• THE REQUEST
Copy every line of the entries that includes the word "section".

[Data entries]
..............................
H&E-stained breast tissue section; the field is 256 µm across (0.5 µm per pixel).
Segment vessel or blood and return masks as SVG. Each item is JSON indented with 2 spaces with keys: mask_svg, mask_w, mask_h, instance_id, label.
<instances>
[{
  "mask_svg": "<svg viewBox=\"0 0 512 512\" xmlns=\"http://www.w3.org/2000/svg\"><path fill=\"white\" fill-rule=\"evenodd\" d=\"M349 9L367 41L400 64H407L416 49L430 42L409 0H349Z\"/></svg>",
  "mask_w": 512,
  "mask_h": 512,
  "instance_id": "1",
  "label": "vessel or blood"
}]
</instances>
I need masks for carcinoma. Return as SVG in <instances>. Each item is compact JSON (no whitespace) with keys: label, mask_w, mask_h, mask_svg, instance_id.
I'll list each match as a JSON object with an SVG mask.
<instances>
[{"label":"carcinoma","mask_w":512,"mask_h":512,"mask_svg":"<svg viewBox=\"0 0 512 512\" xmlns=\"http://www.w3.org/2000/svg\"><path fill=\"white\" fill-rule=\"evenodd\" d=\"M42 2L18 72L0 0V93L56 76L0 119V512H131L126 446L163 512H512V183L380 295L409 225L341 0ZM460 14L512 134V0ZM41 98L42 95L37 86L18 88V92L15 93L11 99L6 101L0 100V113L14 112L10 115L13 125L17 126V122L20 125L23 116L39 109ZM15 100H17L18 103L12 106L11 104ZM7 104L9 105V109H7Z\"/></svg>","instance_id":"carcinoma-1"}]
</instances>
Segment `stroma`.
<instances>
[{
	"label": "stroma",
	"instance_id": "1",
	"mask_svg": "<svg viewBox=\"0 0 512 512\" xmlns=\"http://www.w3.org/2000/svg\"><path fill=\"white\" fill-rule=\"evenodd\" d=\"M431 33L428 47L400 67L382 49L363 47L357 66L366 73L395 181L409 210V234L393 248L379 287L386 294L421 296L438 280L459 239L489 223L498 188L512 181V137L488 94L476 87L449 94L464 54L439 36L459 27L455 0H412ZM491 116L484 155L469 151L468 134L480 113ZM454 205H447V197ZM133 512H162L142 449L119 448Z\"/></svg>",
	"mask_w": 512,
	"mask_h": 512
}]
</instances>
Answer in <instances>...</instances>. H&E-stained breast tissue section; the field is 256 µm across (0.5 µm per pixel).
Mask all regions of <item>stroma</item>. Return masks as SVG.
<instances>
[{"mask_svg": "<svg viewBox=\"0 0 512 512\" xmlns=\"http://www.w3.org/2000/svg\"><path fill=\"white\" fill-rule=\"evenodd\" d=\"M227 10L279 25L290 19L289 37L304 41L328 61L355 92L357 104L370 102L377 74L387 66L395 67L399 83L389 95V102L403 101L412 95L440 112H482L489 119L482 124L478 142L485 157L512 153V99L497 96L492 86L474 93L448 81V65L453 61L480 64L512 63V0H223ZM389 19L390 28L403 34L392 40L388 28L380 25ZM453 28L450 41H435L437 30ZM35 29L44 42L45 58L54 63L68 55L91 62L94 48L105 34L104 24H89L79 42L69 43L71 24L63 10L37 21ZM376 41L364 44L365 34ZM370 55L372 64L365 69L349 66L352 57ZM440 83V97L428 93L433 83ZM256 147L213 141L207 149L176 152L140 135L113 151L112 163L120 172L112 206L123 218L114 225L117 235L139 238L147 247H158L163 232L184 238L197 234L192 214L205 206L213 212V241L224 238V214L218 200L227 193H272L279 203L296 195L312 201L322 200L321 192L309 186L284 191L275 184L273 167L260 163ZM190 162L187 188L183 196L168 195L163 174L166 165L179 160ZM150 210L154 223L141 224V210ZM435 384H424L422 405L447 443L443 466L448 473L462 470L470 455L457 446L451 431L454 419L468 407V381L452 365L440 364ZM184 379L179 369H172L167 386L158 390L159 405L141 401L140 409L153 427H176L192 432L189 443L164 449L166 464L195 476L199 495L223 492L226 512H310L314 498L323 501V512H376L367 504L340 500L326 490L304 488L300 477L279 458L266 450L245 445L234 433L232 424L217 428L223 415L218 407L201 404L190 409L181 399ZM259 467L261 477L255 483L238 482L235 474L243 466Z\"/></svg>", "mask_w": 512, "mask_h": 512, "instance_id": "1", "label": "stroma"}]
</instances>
..............................
• OUTPUT OF THE TASK
H&E-stained breast tissue section; the field is 256 µm across (0.5 µm per pixel).
Answer in <instances>...</instances>. H&E-stained breast tissue section; the field is 256 µm across (0.5 µm per pixel).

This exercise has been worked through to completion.